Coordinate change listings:
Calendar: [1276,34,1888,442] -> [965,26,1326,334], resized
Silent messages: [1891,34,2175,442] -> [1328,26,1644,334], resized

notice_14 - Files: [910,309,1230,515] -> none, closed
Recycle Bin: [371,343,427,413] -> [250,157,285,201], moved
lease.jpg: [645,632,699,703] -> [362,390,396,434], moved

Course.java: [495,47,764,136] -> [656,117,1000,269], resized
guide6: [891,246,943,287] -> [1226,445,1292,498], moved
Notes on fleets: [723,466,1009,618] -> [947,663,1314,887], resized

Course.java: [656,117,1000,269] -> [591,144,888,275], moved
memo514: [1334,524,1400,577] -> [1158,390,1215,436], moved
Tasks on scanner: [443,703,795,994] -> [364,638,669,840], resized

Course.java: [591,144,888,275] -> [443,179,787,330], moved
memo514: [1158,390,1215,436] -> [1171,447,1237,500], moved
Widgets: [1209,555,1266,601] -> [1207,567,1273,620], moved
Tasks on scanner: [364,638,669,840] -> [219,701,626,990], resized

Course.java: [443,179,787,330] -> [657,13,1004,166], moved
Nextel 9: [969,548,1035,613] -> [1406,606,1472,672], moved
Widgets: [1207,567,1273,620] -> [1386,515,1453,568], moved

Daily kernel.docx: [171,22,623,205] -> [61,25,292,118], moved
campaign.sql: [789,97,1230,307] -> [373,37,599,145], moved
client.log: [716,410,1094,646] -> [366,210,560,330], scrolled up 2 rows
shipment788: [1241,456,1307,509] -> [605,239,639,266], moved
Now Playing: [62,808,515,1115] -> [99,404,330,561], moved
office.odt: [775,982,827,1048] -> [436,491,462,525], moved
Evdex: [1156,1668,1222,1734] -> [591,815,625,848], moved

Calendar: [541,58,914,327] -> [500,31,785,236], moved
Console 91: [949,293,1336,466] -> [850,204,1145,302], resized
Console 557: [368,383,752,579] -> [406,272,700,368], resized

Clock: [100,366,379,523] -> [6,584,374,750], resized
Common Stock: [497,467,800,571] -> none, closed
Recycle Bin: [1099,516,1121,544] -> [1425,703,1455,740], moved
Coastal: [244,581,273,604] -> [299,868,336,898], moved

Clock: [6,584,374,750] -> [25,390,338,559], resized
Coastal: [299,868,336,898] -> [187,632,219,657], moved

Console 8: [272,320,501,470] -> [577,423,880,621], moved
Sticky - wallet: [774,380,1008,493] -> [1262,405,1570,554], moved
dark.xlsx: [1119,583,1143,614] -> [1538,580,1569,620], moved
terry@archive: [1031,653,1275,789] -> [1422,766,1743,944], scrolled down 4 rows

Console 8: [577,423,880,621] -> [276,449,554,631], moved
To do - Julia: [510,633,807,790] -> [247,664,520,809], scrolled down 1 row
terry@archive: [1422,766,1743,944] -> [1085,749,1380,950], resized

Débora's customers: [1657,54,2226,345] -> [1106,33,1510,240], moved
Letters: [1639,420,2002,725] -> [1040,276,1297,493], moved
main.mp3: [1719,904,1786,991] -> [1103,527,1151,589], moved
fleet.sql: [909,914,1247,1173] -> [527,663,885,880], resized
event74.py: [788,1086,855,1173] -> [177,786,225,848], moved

__WHAT YOU SHOULD DO__: Retype exactly the lines of the data above that fall between the line with "Course.java: [495,47,764,136] ->" and the line with "Course.java: [656,117,1000,269] ->", inclusive, and add nothing.

__EXERCISE RESPONSE__:
Course.java: [495,47,764,136] -> [656,117,1000,269], resized
guide6: [891,246,943,287] -> [1226,445,1292,498], moved
Notes on fleets: [723,466,1009,618] -> [947,663,1314,887], resized

Course.java: [656,117,1000,269] -> [591,144,888,275], moved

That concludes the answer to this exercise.